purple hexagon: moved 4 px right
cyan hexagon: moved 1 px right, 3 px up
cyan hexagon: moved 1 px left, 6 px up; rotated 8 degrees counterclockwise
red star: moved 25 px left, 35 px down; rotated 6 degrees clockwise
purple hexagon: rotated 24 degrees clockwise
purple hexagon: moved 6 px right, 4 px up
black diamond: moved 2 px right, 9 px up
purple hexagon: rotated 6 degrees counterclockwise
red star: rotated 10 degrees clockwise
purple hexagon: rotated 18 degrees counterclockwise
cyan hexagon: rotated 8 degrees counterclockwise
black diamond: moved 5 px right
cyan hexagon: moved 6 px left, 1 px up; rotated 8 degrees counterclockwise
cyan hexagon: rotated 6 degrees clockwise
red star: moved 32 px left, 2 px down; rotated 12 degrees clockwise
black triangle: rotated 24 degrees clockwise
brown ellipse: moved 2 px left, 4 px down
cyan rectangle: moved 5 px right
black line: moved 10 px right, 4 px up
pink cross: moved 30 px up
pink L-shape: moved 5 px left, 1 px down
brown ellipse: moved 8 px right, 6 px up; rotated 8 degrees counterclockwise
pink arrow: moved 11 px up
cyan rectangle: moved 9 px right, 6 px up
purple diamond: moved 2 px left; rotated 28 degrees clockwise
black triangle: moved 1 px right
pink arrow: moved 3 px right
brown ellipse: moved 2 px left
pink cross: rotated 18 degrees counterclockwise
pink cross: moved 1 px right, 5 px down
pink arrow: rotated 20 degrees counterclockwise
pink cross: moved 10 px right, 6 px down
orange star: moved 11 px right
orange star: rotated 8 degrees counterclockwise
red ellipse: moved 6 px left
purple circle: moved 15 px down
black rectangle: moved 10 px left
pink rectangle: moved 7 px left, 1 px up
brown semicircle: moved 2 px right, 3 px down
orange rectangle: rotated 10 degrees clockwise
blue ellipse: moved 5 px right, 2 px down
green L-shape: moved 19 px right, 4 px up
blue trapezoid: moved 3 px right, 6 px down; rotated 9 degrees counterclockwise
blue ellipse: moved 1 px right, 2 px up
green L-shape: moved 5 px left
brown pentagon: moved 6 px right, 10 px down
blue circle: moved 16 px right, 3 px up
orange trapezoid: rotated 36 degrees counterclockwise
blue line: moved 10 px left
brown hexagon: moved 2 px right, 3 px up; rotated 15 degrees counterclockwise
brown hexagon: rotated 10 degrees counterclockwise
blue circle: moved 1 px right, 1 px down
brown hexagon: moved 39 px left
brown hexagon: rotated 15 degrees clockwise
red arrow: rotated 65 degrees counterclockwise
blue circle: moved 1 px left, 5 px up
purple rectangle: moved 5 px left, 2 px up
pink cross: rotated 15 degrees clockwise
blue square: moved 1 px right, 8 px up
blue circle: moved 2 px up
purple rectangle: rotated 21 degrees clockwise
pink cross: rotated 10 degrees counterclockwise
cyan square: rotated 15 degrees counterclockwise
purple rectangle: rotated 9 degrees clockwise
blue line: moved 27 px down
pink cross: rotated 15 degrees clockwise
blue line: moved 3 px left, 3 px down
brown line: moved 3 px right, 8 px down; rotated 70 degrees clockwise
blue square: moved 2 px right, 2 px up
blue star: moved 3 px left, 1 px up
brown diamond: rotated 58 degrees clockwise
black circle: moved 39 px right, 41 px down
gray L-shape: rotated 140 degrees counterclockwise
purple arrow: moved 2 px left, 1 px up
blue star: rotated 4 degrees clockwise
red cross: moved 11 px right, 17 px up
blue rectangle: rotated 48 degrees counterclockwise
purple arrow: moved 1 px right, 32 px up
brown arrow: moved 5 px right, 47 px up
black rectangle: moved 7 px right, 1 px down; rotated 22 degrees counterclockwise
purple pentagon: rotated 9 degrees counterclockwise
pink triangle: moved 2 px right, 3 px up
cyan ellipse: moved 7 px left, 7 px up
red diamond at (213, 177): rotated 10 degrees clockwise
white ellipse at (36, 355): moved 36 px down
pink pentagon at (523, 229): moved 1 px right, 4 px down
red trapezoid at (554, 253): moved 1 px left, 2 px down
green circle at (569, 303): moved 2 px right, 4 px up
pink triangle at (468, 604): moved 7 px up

___

Copy the material from its first line through the line containing "brown hexagon: rotated 10", both included, replacing every "purple hexagon" with "violet hexagon" and leaving all else unchanged.

violet hexagon: moved 4 px right
cyan hexagon: moved 1 px right, 3 px up
cyan hexagon: moved 1 px left, 6 px up; rotated 8 degrees counterclockwise
red star: moved 25 px left, 35 px down; rotated 6 degrees clockwise
violet hexagon: rotated 24 degrees clockwise
violet hexagon: moved 6 px right, 4 px up
black diamond: moved 2 px right, 9 px up
violet hexagon: rotated 6 degrees counterclockwise
red star: rotated 10 degrees clockwise
violet hexagon: rotated 18 degrees counterclockwise
cyan hexagon: rotated 8 degrees counterclockwise
black diamond: moved 5 px right
cyan hexagon: moved 6 px left, 1 px up; rotated 8 degrees counterclockwise
cyan hexagon: rotated 6 degrees clockwise
red star: moved 32 px left, 2 px down; rotated 12 degrees clockwise
black triangle: rotated 24 degrees clockwise
brown ellipse: moved 2 px left, 4 px down
cyan rectangle: moved 5 px right
black line: moved 10 px right, 4 px up
pink cross: moved 30 px up
pink L-shape: moved 5 px left, 1 px down
brown ellipse: moved 8 px right, 6 px up; rotated 8 degrees counterclockwise
pink arrow: moved 11 px up
cyan rectangle: moved 9 px right, 6 px up
purple diamond: moved 2 px left; rotated 28 degrees clockwise
black triangle: moved 1 px right
pink arrow: moved 3 px right
brown ellipse: moved 2 px left
pink cross: rotated 18 degrees counterclockwise
pink cross: moved 1 px right, 5 px down
pink arrow: rotated 20 degrees counterclockwise
pink cross: moved 10 px right, 6 px down
orange star: moved 11 px right
orange star: rotated 8 degrees counterclockwise
red ellipse: moved 6 px left
purple circle: moved 15 px down
black rectangle: moved 10 px left
pink rectangle: moved 7 px left, 1 px up
brown semicircle: moved 2 px right, 3 px down
orange rectangle: rotated 10 degrees clockwise
blue ellipse: moved 5 px right, 2 px down
green L-shape: moved 19 px right, 4 px up
blue trapezoid: moved 3 px right, 6 px down; rotated 9 degrees counterclockwise
blue ellipse: moved 1 px right, 2 px up
green L-shape: moved 5 px left
brown pentagon: moved 6 px right, 10 px down
blue circle: moved 16 px right, 3 px up
orange trapezoid: rotated 36 degrees counterclockwise
blue line: moved 10 px left
brown hexagon: moved 2 px right, 3 px up; rotated 15 degrees counterclockwise
brown hexagon: rotated 10 degrees counterclockwise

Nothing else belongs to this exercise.